## WHAT YOU SHOULD DO
Your job with the data below: print everything from the line that holds "C2: 15nF (3V3, GND) -> 15nF (GND, NET3)" down to the line that holds "U2 pin PA4: NET4 -> NET3", ends included, exactly, and nothing else.

## DATA SHOWN
......
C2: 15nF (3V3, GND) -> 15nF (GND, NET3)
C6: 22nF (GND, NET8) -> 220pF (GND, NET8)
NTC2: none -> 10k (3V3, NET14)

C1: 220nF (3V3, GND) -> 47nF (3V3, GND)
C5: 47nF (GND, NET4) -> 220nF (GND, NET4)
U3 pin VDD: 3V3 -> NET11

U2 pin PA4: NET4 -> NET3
......
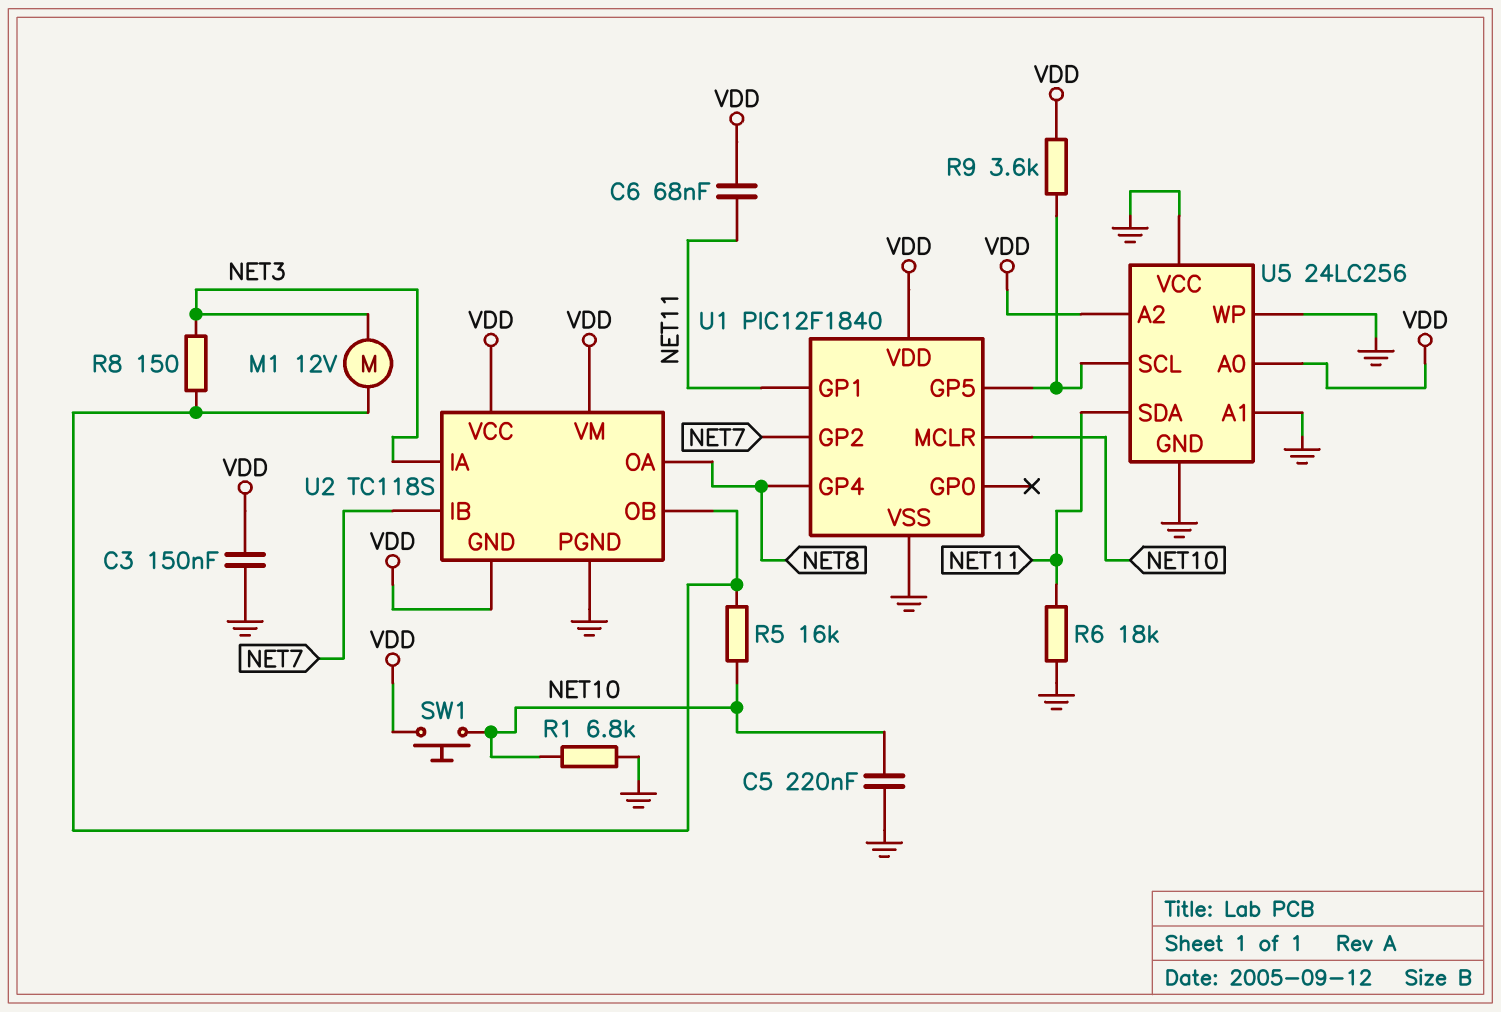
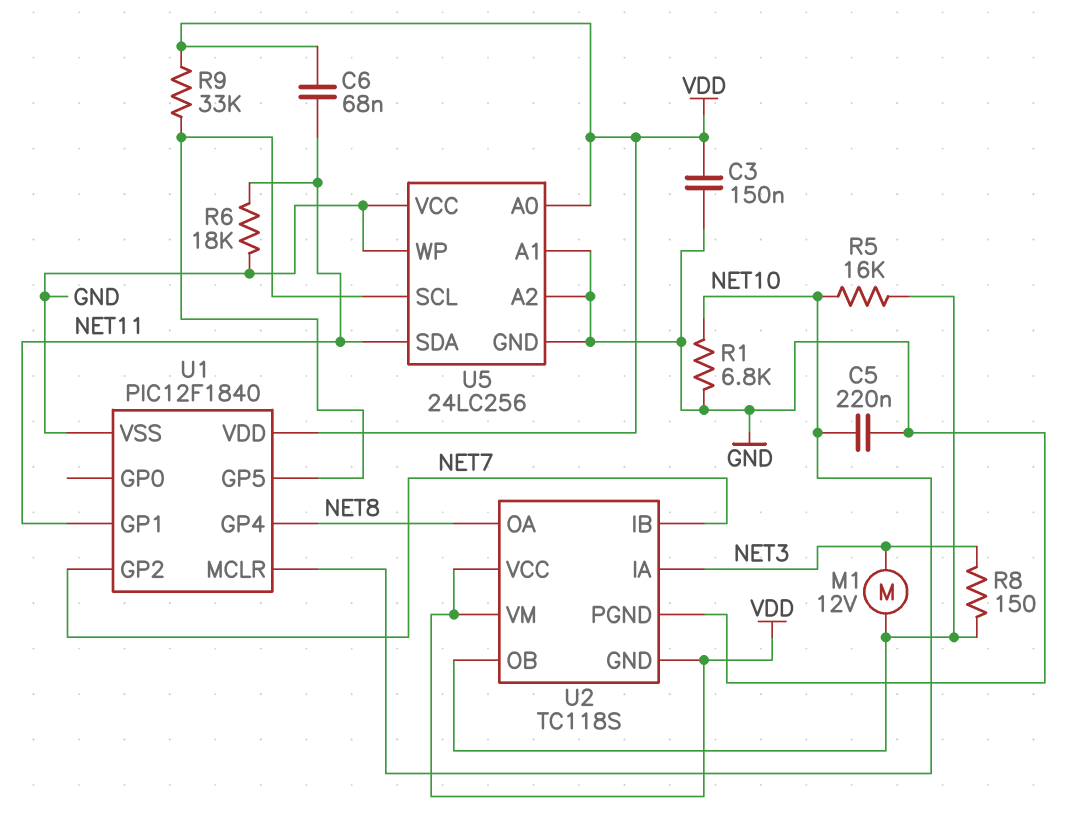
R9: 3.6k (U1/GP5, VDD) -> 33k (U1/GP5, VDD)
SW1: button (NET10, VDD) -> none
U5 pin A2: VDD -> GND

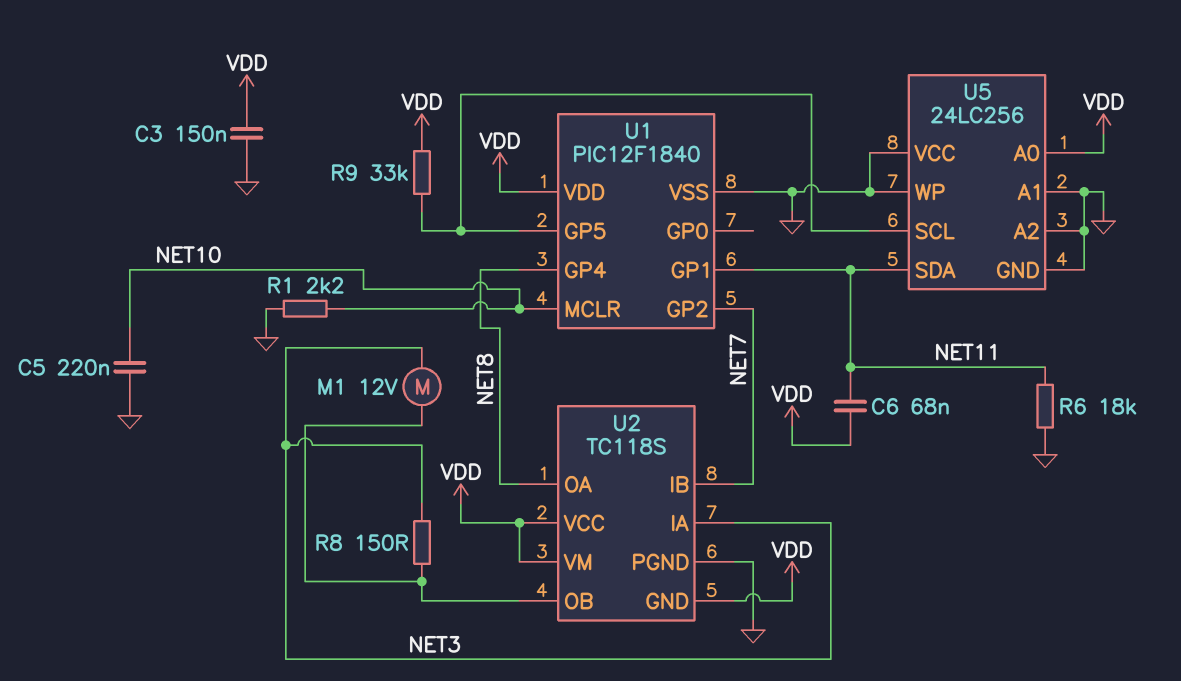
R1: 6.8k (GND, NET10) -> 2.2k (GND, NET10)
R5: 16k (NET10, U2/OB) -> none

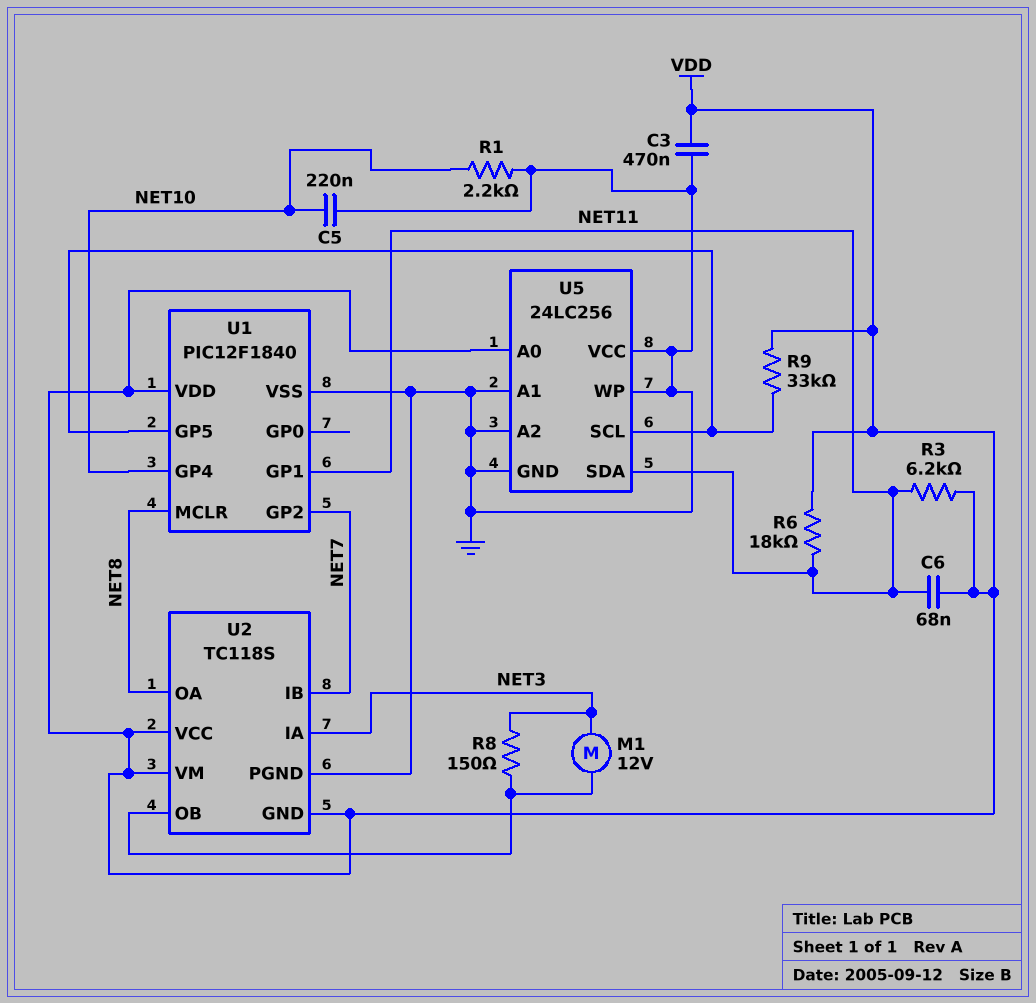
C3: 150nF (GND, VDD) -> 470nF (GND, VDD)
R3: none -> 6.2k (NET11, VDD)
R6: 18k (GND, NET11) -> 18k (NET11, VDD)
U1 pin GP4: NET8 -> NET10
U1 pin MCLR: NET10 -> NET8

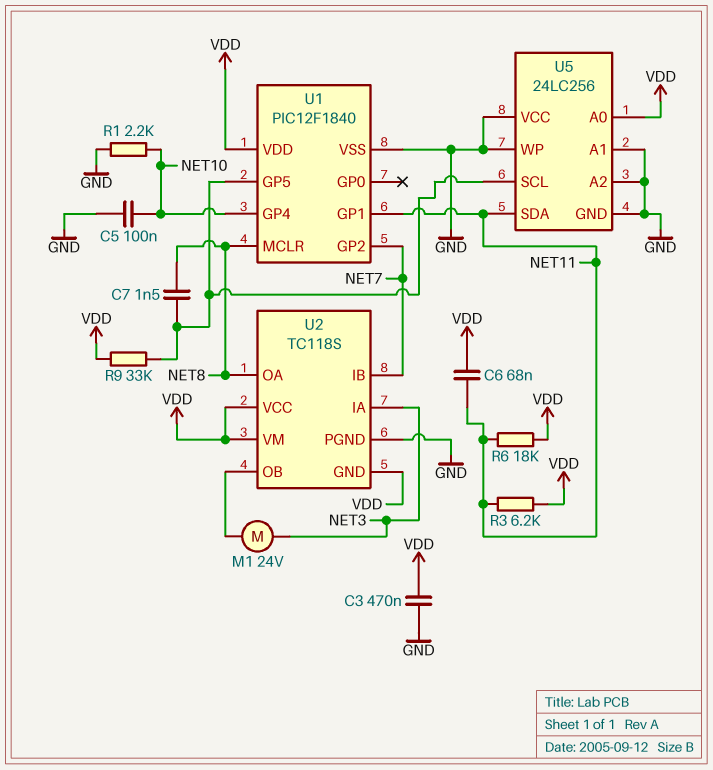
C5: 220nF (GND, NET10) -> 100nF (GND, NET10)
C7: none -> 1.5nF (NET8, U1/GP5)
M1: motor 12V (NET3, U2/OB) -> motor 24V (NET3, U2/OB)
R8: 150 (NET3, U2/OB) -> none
......
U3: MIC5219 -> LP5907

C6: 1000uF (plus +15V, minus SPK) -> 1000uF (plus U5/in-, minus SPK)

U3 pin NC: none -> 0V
......
## RESPONSE
C2: 15nF (3V3, GND) -> 15nF (GND, NET3)
C6: 22nF (GND, NET8) -> 220pF (GND, NET8)
NTC2: none -> 10k (3V3, NET14)

C1: 220nF (3V3, GND) -> 47nF (3V3, GND)
C5: 47nF (GND, NET4) -> 220nF (GND, NET4)
U3 pin VDD: 3V3 -> NET11

U2 pin PA4: NET4 -> NET3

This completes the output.